[start]

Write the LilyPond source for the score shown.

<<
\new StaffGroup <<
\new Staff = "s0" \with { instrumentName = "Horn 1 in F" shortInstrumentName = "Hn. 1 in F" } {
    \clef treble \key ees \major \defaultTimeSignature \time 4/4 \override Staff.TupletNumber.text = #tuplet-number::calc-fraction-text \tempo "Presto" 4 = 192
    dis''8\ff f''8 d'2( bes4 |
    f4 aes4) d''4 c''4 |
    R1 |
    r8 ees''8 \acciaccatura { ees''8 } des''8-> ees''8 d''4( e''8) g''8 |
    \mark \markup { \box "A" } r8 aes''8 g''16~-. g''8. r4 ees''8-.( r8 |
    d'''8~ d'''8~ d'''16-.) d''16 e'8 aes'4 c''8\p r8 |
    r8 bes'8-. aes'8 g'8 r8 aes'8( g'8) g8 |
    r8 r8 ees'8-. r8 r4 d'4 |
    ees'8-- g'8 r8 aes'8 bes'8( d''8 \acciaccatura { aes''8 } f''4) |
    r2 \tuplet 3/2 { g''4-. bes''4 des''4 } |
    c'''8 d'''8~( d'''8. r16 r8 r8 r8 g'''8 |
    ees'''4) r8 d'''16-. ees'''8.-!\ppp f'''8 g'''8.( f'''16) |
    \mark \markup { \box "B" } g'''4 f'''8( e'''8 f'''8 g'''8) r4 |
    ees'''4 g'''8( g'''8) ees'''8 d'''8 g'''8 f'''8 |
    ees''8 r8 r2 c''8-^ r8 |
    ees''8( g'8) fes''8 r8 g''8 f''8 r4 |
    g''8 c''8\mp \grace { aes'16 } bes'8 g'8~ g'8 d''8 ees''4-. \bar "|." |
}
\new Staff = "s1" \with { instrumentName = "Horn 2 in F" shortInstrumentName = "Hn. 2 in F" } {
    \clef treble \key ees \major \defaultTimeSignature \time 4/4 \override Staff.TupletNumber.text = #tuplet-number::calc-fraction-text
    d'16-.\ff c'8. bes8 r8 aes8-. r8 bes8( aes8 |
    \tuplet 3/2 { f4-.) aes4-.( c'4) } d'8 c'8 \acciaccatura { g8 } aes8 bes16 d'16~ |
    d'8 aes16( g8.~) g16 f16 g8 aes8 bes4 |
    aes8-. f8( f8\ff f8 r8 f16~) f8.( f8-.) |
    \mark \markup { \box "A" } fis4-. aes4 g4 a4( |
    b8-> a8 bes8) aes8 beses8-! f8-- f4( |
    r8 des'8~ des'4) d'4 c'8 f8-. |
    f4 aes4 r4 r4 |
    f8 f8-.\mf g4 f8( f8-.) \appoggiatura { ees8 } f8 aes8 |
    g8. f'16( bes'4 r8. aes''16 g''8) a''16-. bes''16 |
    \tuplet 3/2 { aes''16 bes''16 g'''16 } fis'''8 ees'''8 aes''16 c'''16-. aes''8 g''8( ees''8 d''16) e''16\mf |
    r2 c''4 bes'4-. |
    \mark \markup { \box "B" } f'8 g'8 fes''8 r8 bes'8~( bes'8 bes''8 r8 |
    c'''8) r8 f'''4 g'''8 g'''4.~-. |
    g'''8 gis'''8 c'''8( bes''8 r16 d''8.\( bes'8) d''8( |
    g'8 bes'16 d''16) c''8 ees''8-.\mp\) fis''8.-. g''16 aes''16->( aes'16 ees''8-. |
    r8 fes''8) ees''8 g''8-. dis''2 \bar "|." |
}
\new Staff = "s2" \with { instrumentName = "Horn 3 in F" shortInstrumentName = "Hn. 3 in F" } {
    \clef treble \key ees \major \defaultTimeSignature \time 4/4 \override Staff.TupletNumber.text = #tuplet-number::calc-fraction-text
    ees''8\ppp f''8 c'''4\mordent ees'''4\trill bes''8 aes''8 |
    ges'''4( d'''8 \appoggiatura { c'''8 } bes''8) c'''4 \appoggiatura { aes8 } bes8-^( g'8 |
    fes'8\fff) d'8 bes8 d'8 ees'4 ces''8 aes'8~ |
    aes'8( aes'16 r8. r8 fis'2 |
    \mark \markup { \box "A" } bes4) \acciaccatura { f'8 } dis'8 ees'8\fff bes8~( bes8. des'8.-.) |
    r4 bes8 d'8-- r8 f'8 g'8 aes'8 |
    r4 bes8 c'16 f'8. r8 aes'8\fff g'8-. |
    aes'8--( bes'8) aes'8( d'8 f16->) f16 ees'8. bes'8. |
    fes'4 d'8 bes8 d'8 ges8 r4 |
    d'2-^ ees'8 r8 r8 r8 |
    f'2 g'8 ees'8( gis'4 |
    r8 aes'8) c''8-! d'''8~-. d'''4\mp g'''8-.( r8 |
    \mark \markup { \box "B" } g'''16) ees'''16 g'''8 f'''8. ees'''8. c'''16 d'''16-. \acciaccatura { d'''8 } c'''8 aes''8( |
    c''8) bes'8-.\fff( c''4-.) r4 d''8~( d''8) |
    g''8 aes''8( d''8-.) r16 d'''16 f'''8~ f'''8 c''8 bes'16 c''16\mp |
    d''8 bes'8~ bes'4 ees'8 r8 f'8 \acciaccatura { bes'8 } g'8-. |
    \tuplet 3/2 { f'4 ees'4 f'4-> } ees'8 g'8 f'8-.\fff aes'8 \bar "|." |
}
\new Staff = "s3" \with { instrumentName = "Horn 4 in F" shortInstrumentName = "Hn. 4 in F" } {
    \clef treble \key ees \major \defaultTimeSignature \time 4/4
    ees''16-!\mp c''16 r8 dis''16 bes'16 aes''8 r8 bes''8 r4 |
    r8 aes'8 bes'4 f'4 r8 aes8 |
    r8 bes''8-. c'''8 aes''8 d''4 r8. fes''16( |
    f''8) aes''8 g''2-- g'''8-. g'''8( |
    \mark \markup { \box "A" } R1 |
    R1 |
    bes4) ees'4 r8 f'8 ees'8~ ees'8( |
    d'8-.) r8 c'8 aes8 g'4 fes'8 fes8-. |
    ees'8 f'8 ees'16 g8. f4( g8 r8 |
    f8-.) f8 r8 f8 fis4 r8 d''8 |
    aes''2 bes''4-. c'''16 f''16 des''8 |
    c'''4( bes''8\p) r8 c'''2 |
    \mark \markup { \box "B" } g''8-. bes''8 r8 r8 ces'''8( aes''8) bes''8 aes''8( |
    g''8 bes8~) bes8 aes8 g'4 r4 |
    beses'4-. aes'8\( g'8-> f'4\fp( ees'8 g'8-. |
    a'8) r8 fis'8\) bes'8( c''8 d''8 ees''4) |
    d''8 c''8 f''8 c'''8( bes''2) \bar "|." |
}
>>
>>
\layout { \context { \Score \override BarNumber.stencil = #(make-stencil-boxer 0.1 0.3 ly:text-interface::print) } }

[end]

To do: Extract every line of the records that contains the string "defaultTimeSignature", matching case exactly.

Answer for the task:
    \clef treble \key ees \major \defaultTimeSignature \time 4/4 \override Staff.TupletNumber.text = #tuplet-number::calc-fraction-text \tempo "Presto" 4 = 192
    \clef treble \key ees \major \defaultTimeSignature \time 4/4 \override Staff.TupletNumber.text = #tuplet-number::calc-fraction-text
    \clef treble \key ees \major \defaultTimeSignature \time 4/4 \override Staff.TupletNumber.text = #tuplet-number::calc-fraction-text
    \clef treble \key ees \major \defaultTimeSignature \time 4/4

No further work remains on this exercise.